+++ Source material +++

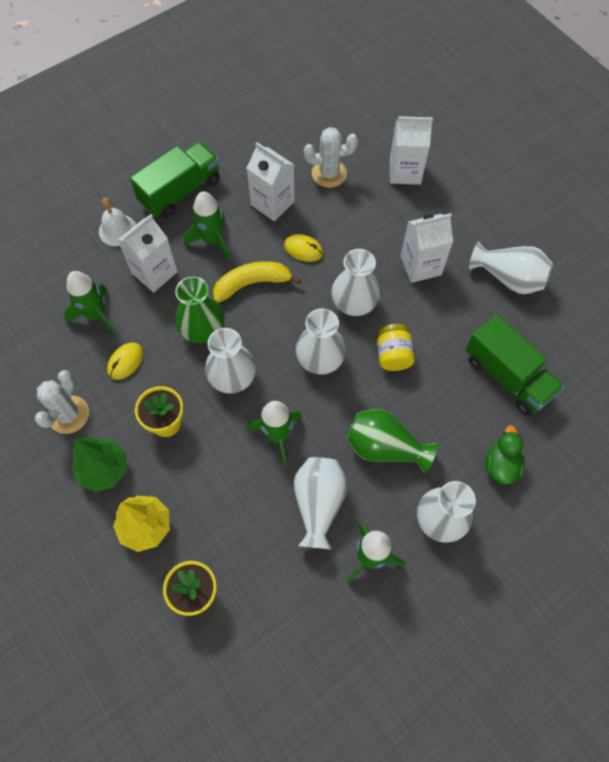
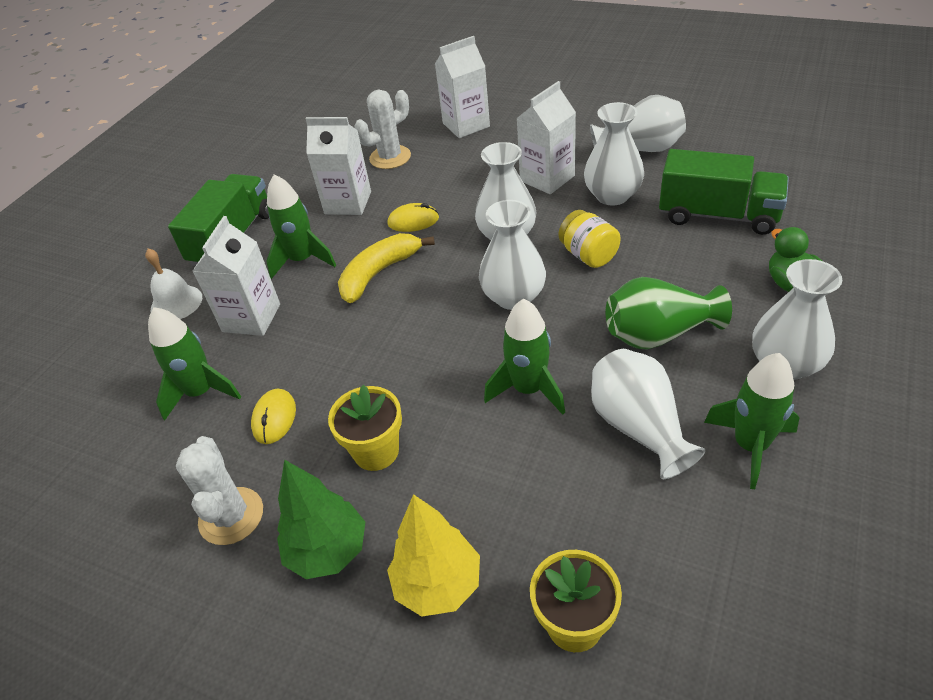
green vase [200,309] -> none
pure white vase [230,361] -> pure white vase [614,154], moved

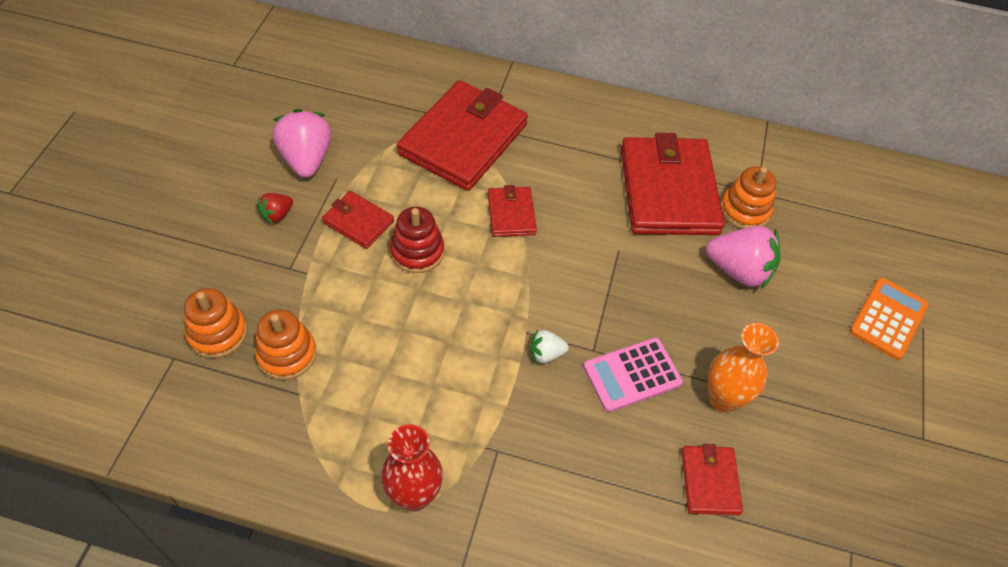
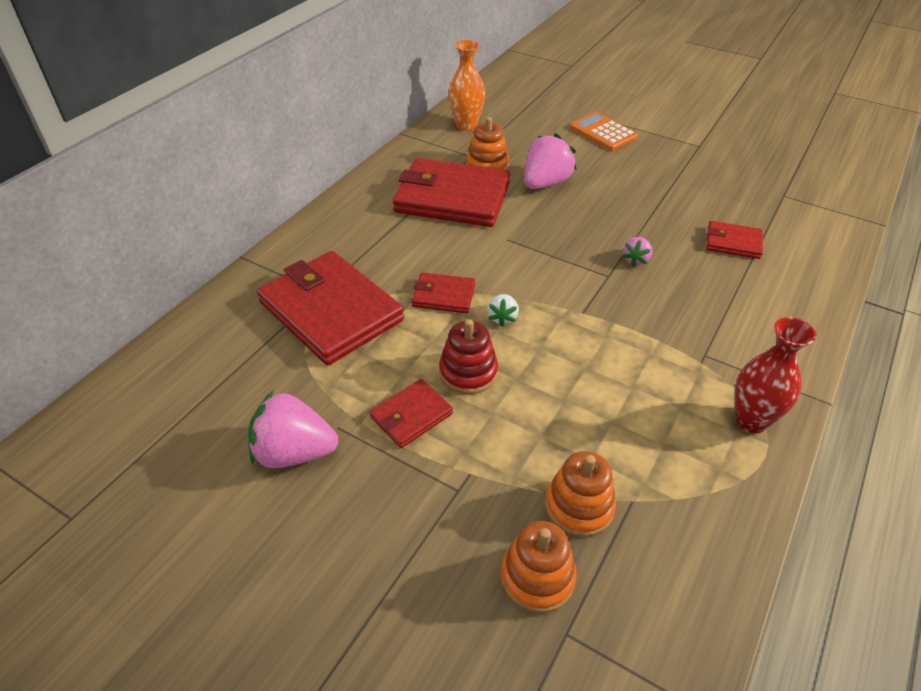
red strawberry [275,208] -> none
pure white strawberry [549,346] -> pure white strawberry [503,310], moved
orange-coloured vase [743,368] -> orange-coloured vase [467,85], moved
rosy adding machine [633,375] -> rosy strawberry [637,251]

+++

Problem details: Print the records above again exactly. Leave out the images.

Completed exercise:
green vase [200,309] -> none
pure white vase [230,361] -> pure white vase [614,154], moved

red strawberry [275,208] -> none
pure white strawberry [549,346] -> pure white strawberry [503,310], moved
orange-coloured vase [743,368] -> orange-coloured vase [467,85], moved
rosy adding machine [633,375] -> rosy strawberry [637,251]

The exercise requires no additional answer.